**Exercise description:** Using the data that follows, give the number of lines in which the word "switch" occurs. Write only the number.

**Modification records:**
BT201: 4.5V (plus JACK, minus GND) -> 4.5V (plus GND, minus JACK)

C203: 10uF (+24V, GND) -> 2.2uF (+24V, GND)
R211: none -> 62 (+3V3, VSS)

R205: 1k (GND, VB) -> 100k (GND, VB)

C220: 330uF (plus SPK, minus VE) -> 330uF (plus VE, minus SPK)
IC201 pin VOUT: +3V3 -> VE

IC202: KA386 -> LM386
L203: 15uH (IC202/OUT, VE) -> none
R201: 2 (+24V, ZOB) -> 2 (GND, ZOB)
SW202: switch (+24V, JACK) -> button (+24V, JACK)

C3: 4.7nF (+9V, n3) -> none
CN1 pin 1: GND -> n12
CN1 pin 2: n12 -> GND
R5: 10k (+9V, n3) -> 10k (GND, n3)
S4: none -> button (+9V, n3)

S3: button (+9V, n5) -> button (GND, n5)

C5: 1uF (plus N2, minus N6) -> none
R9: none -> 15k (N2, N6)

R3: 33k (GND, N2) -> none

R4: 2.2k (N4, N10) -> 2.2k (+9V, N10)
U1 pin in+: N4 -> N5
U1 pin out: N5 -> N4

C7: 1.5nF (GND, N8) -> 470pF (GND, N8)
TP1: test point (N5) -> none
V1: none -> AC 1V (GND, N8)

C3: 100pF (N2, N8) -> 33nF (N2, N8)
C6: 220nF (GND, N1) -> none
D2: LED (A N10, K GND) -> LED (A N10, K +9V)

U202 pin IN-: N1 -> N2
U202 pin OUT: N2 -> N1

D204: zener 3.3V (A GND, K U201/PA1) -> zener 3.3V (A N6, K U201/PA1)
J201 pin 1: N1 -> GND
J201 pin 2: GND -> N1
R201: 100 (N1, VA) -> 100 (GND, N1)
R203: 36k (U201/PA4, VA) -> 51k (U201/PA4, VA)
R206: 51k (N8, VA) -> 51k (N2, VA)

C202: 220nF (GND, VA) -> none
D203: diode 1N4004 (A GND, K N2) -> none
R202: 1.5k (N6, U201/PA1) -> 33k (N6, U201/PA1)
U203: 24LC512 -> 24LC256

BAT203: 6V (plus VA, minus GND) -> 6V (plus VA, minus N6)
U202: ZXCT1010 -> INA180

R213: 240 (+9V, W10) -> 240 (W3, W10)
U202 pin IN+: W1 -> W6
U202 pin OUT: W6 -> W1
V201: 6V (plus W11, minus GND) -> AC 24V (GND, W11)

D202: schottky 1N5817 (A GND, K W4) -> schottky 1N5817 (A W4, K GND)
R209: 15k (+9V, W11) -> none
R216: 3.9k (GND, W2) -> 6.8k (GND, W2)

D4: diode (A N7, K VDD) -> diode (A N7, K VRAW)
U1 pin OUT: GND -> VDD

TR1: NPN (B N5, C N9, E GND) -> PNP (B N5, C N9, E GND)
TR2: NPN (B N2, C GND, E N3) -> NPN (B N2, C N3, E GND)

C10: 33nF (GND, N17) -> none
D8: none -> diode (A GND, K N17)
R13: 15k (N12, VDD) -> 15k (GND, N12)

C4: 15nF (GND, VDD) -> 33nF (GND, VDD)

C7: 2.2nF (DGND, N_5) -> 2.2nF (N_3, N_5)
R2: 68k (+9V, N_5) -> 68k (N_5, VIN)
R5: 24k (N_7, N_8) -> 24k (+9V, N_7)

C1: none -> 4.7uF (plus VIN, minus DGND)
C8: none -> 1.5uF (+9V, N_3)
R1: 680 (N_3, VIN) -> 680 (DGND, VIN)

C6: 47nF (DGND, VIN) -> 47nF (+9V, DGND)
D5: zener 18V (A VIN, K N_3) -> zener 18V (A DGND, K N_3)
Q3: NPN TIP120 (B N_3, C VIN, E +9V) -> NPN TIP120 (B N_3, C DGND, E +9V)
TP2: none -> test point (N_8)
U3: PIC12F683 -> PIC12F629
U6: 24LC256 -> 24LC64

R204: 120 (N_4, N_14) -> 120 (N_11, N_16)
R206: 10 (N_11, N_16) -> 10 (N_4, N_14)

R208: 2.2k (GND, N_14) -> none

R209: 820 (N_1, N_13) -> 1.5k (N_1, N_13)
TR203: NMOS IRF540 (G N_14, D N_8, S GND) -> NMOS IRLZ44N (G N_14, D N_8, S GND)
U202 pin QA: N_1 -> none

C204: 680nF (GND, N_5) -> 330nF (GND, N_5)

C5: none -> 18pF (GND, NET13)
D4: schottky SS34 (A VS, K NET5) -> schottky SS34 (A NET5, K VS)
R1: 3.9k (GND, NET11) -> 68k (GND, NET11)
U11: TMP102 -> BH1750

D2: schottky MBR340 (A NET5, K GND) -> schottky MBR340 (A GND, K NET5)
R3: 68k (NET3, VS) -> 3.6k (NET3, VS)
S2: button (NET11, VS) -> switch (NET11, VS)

**Task result:** 2